*** Opening Recorded data ***

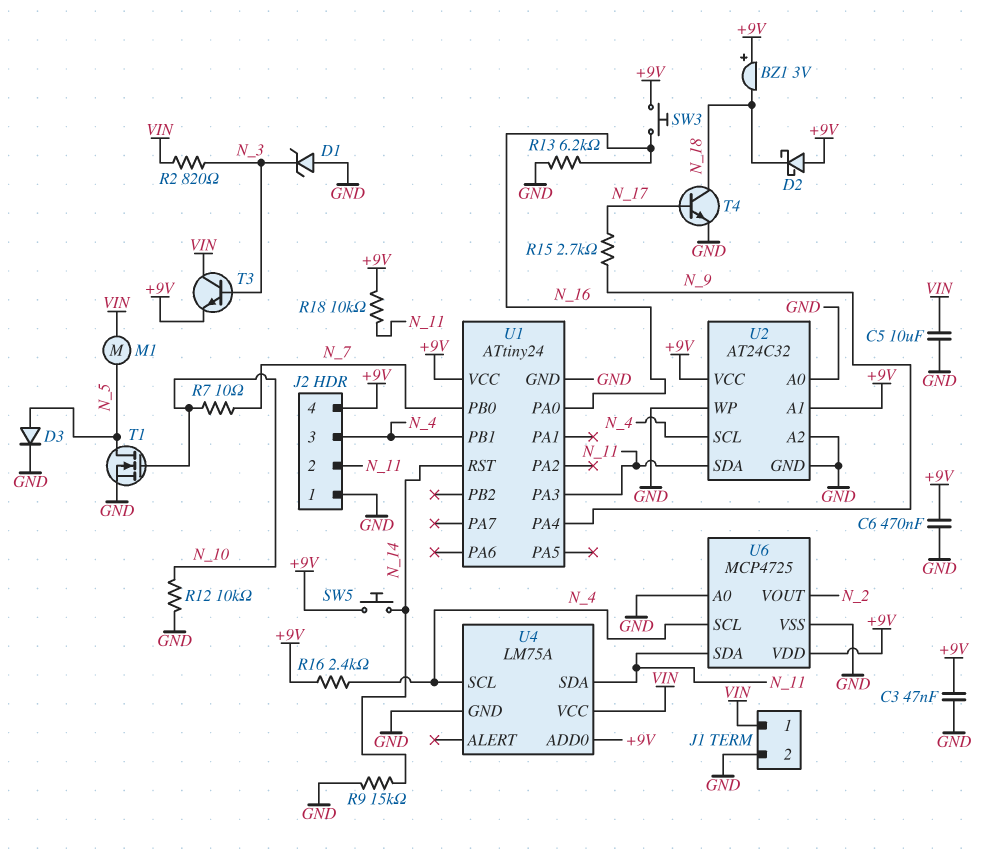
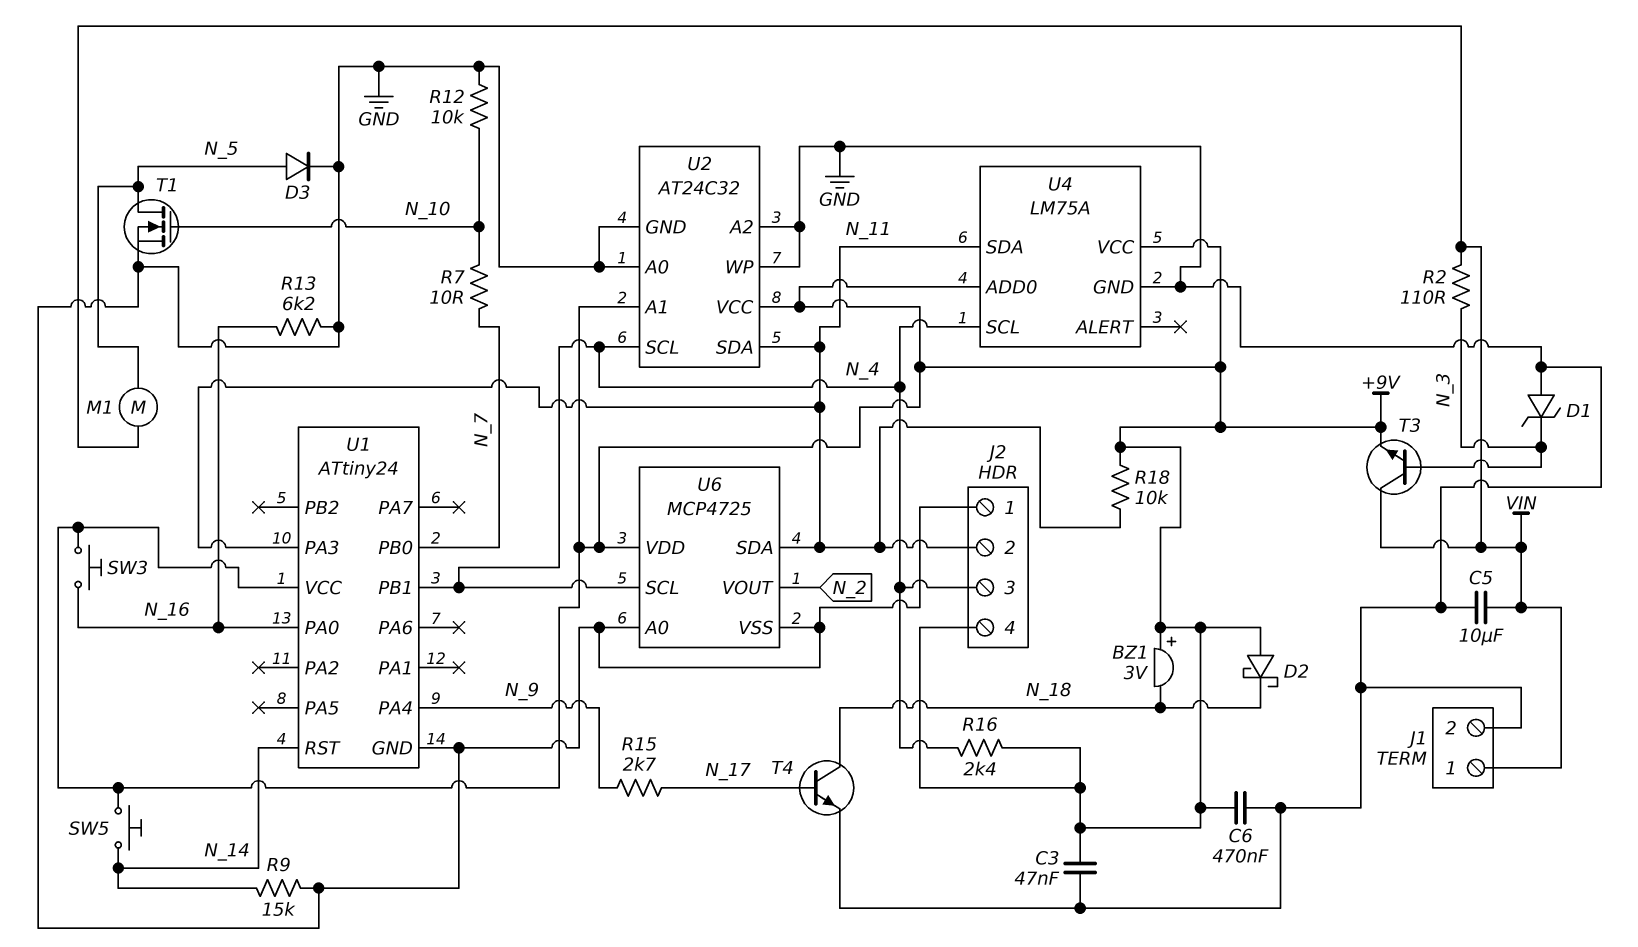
R2: 820 (N_3, VIN) -> 110 (N_3, VIN)
U4 pin VCC: VIN -> +9V

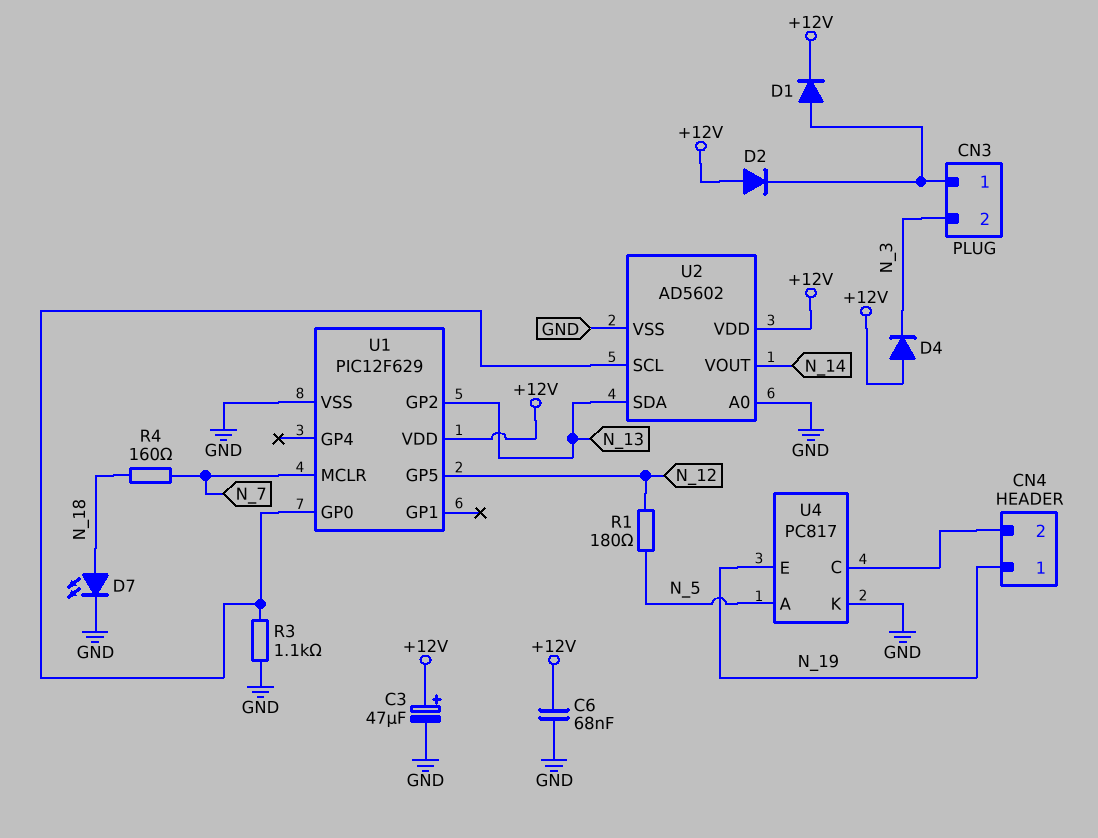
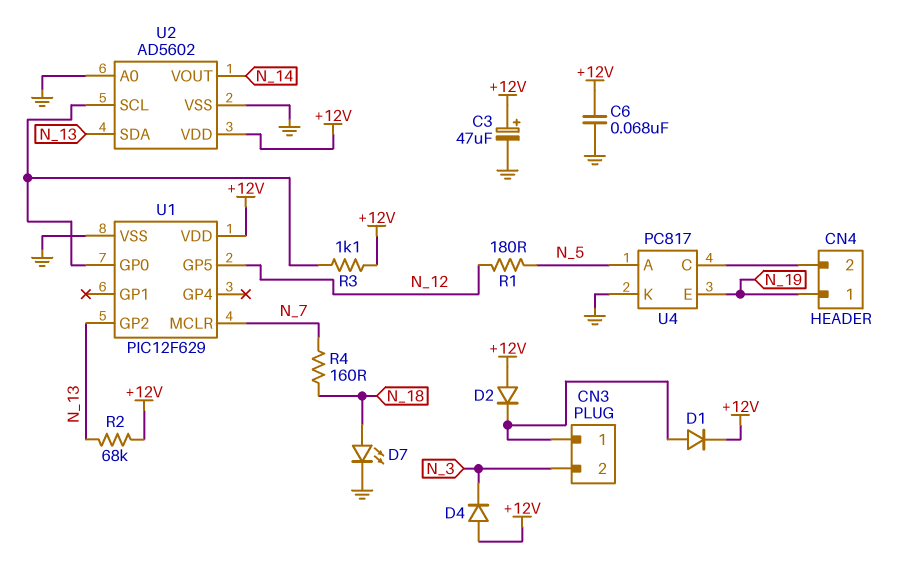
R2: none -> 68k (+12V, N_13)
R3: 1.1k (GND, U1/GP0) -> 1.1k (+12V, U1/GP0)

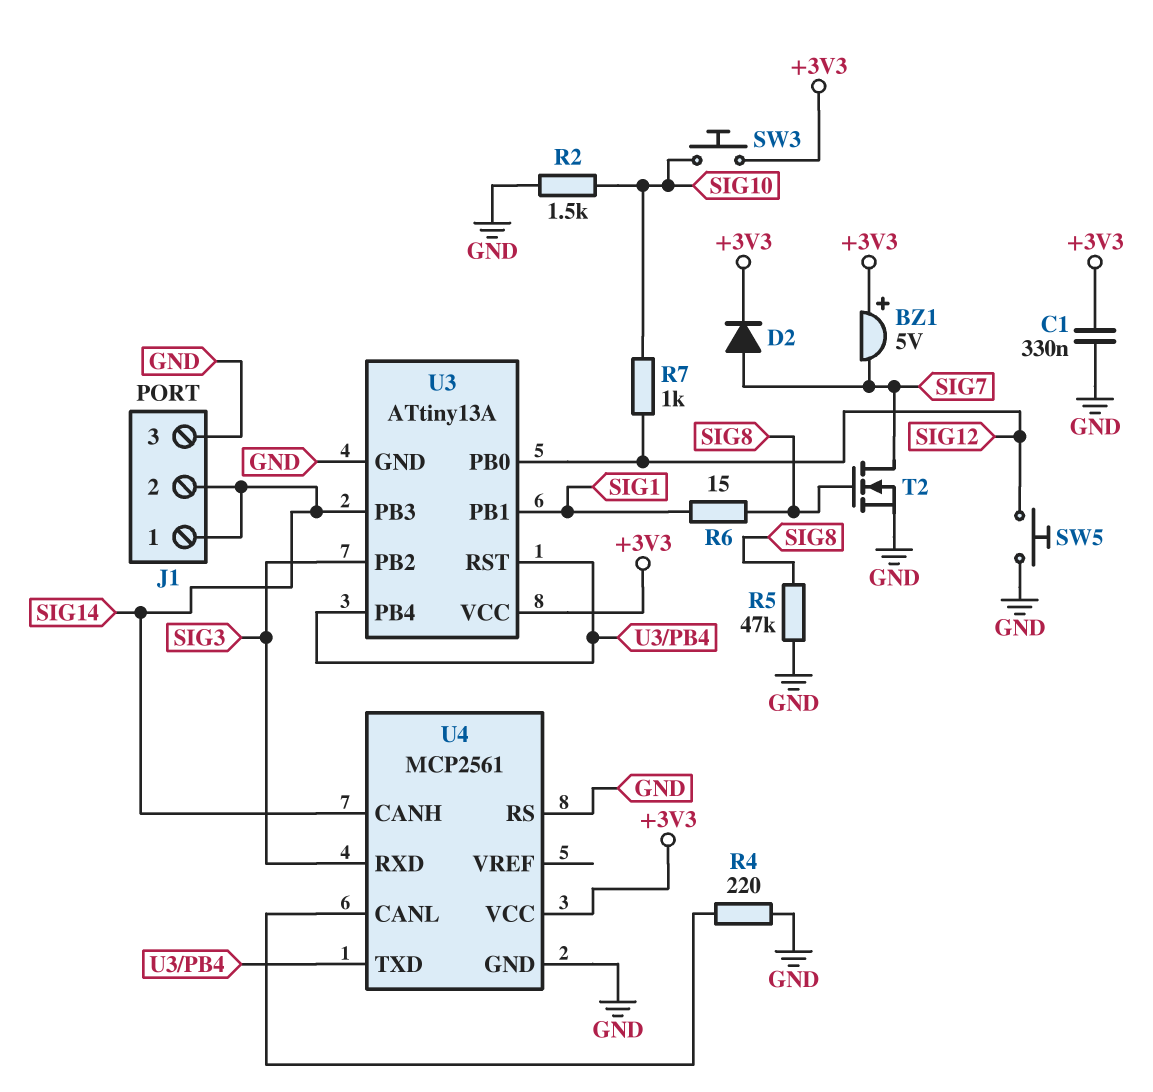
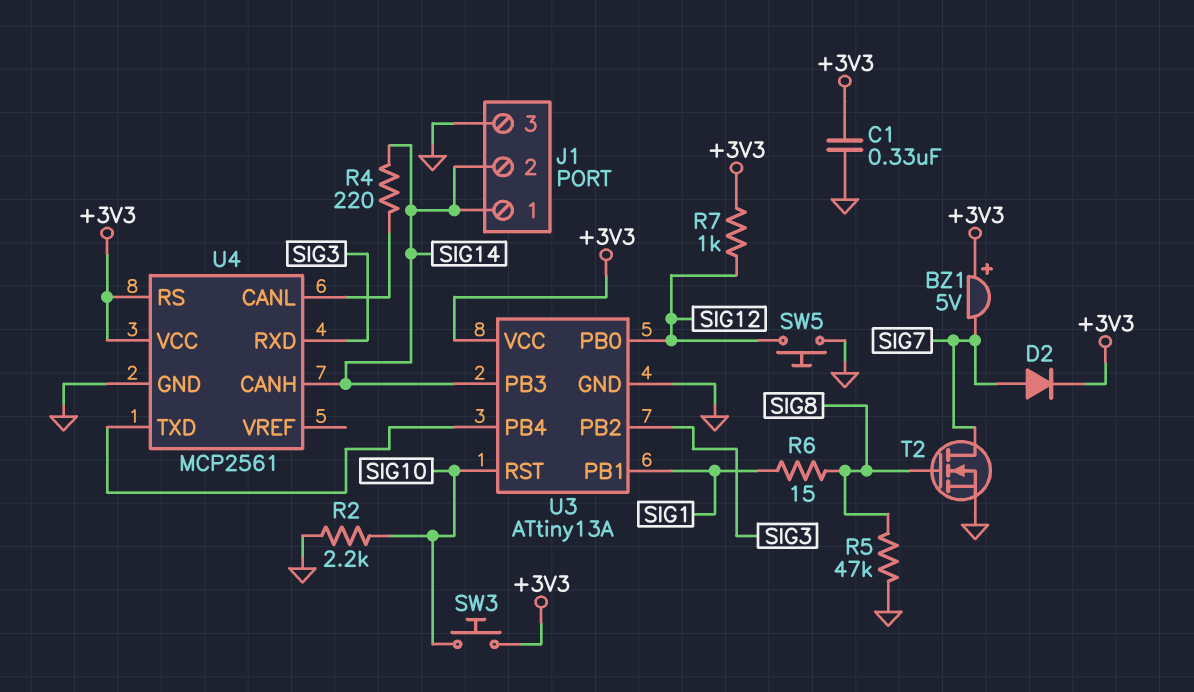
R2: 1.5k (GND, SIG10) -> 2.2k (GND, SIG10)
R4: 220 (GND, U4/CANL) -> 220 (SIG14, U4/CANL)
R7: 1k (SIG10, SIG12) -> 1k (+3V3, SIG12)
U3 pin RST: U3/PB4 -> SIG10
U4 pin RS: GND -> +3V3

*** Closing Recorded data ***

* What you will do
Beginning with the line that holds "U4 pin VCC: VIN -> +9V", extract every line to the end of the material, exactly as it stands, and drop the pictures.

* Exercise result
U4 pin VCC: VIN -> +9V

R2: none -> 68k (+12V, N_13)
R3: 1.1k (GND, U1/GP0) -> 1.1k (+12V, U1/GP0)

R2: 1.5k (GND, SIG10) -> 2.2k (GND, SIG10)
R4: 220 (GND, U4/CANL) -> 220 (SIG14, U4/CANL)
R7: 1k (SIG10, SIG12) -> 1k (+3V3, SIG12)
U3 pin RST: U3/PB4 -> SIG10
U4 pin RS: GND -> +3V3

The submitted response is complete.